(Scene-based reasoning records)
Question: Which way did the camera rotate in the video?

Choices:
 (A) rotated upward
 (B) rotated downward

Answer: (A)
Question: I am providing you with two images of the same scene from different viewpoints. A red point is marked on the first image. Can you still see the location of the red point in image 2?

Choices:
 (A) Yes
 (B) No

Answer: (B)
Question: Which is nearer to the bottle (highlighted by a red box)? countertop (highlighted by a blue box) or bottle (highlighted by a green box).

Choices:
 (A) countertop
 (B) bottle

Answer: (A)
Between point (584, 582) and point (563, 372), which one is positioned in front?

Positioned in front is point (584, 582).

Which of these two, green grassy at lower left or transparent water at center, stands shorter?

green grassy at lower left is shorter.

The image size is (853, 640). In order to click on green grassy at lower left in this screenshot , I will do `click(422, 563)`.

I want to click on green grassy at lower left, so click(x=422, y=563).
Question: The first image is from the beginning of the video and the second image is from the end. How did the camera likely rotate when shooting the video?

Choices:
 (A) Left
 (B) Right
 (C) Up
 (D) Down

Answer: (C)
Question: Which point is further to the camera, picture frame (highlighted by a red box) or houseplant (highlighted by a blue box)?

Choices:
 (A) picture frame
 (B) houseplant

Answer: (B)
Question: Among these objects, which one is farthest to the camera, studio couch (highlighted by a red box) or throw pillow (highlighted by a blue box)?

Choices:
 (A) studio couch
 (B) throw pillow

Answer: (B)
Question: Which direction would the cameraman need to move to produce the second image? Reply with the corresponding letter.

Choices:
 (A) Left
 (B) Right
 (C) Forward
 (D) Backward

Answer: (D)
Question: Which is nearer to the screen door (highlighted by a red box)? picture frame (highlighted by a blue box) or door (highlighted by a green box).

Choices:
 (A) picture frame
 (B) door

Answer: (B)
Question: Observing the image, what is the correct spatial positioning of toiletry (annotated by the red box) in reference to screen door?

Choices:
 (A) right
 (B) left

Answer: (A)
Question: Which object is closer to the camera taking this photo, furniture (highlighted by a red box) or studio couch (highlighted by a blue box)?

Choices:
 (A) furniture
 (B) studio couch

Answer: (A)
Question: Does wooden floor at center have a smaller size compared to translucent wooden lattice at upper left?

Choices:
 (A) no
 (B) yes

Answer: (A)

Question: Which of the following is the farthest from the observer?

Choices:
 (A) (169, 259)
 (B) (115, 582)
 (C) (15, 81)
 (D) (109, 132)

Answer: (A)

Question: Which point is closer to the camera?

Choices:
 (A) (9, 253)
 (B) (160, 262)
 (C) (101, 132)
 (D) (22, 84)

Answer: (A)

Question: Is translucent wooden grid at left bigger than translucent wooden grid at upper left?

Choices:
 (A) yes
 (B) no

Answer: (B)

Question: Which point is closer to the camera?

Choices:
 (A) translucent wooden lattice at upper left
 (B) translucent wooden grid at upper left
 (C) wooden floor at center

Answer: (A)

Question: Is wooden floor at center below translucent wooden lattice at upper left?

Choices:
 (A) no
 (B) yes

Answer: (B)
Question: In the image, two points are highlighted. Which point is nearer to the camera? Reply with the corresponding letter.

### Exercise task
Extract every one of the records above and reproduce each line word for word, with nothing changed.

### The answer
Question: Which way did the camera rotate in the video?

Choices:
 (A) rotated upward
 (B) rotated downward

Answer: (A)
Question: I am providing you with two images of the same scene from different viewpoints. A red point is marked on the first image. Can you still see the location of the red point in image 2?

Choices:
 (A) Yes
 (B) No

Answer: (B)
Question: Which is nearer to the bottle (highlighted by a red box)? countertop (highlighted by a blue box) or bottle (highlighted by a green box).

Choices:
 (A) countertop
 (B) bottle

Answer: (A)
Between point (584, 582) and point (563, 372), which one is positioned in front?

Positioned in front is point (584, 582).

Which of these two, green grassy at lower left or transparent water at center, stands shorter?

green grassy at lower left is shorter.

The image size is (853, 640). In order to click on green grassy at lower left in this screenshot , I will do `click(422, 563)`.

I want to click on green grassy at lower left, so click(x=422, y=563).
Question: The first image is from the beginning of the video and the second image is from the end. How did the camera likely rotate when shooting the video?

Choices:
 (A) Left
 (B) Right
 (C) Up
 (D) Down

Answer: (C)
Question: Which point is further to the camera, picture frame (highlighted by a red box) or houseplant (highlighted by a blue box)?

Choices:
 (A) picture frame
 (B) houseplant

Answer: (B)
Question: Among these objects, which one is farthest to the camera, studio couch (highlighted by a red box) or throw pillow (highlighted by a blue box)?

Choices:
 (A) studio couch
 (B) throw pillow

Answer: (B)
Question: Which direction would the cameraman need to move to produce the second image? Reply with the corresponding letter.

Choices:
 (A) Left
 (B) Right
 (C) Forward
 (D) Backward

Answer: (D)
Question: Which is nearer to the screen door (highlighted by a red box)? picture frame (highlighted by a blue box) or door (highlighted by a green box).

Choices:
 (A) picture frame
 (B) door

Answer: (B)
Question: Observing the image, what is the correct spatial positioning of toiletry (annotated by the red box) in reference to screen door?

Choices:
 (A) right
 (B) left

Answer: (A)
Question: Which object is closer to the camera taking this photo, furniture (highlighted by a red box) or studio couch (highlighted by a blue box)?

Choices:
 (A) furniture
 (B) studio couch

Answer: (A)
Question: Does wooden floor at center have a smaller size compared to translucent wooden lattice at upper left?

Choices:
 (A) no
 (B) yes

Answer: (A)

Question: Which of the following is the farthest from the observer?

Choices:
 (A) (169, 259)
 (B) (115, 582)
 (C) (15, 81)
 (D) (109, 132)

Answer: (A)

Question: Which point is closer to the camera?

Choices:
 (A) (9, 253)
 (B) (160, 262)
 (C) (101, 132)
 (D) (22, 84)

Answer: (A)

Question: Is translucent wooden grid at left bigger than translucent wooden grid at upper left?

Choices:
 (A) yes
 (B) no

Answer: (B)

Question: Which point is closer to the camera?

Choices:
 (A) translucent wooden lattice at upper left
 (B) translucent wooden grid at upper left
 (C) wooden floor at center

Answer: (A)

Question: Is wooden floor at center below translucent wooden lattice at upper left?

Choices:
 (A) no
 (B) yes

Answer: (B)
Question: In the image, two points are highlighted. Which point is nearer to the camera? Reply with the corresponding letter.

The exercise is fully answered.